++++ Data ++++

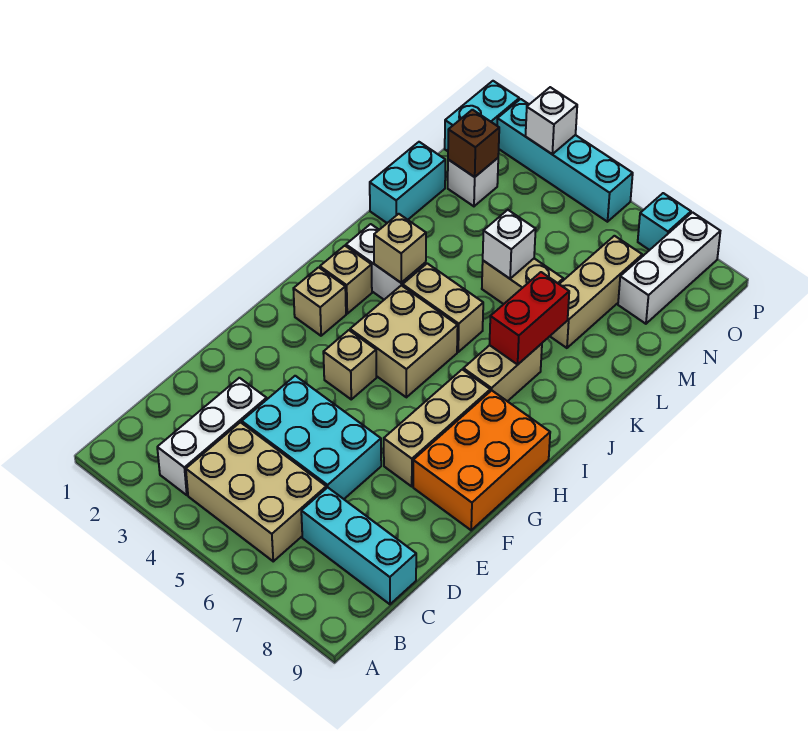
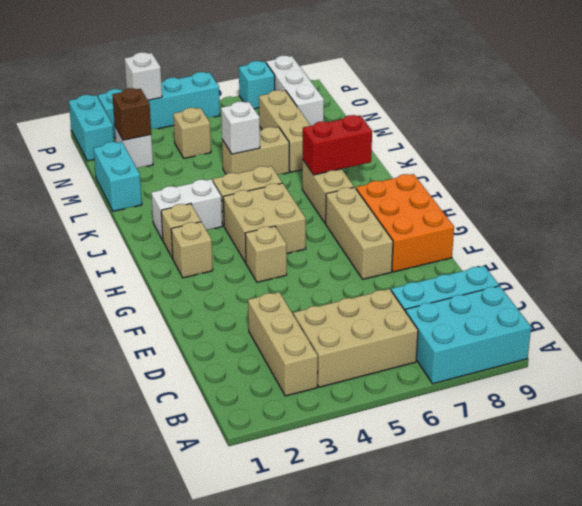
white brick B3:D3 level 1 -> tan brick B3:D3 level 1
cyan brick D4:E6 level 1 -> cyan brick A7:B9 level 1
tan brick J3 level 2 -> tan brick N4 level 1
red brick J7:K7 level 2 -> red brick J7:J8 level 2

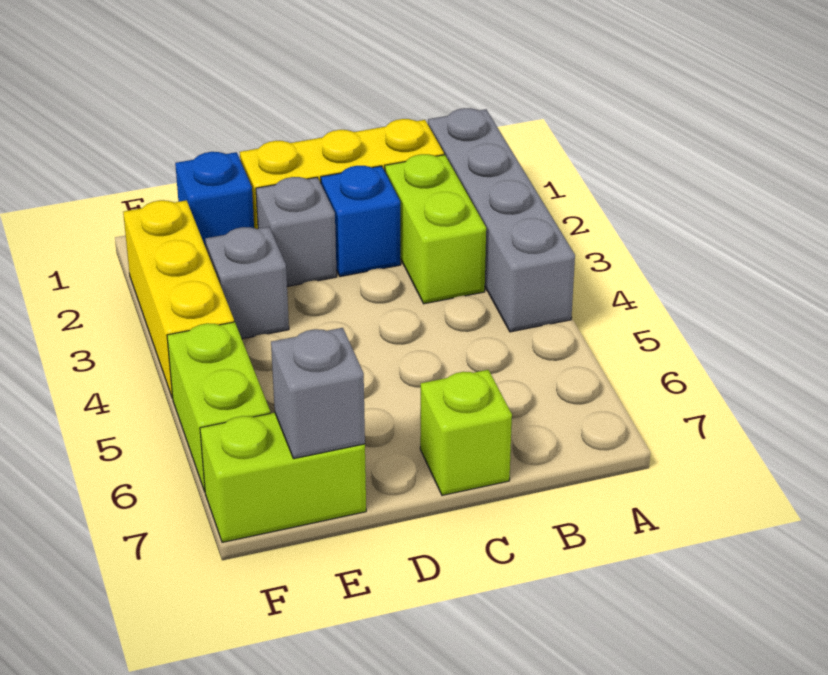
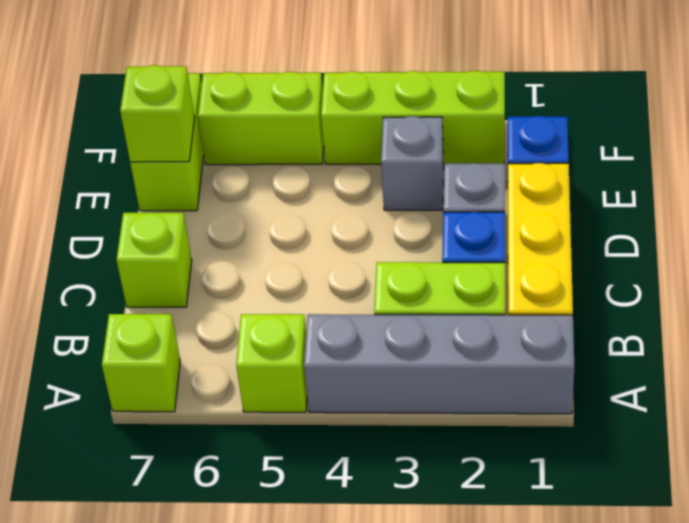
none -> lime brick A5 level 1
none -> lime brick A7 level 1
grey brick E7 level 2 -> lime brick E7 level 2
yellow brick F2:F4 level 1 -> lime brick F2:F4 level 1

++++

- [Problem details]: Lines before the one containing "none -> lime brick A7 level 1" are to be left out; that line and every line after it through the end of the data should be copied exactly.

- [Solution for this exercise]:
none -> lime brick A7 level 1
grey brick E7 level 2 -> lime brick E7 level 2
yellow brick F2:F4 level 1 -> lime brick F2:F4 level 1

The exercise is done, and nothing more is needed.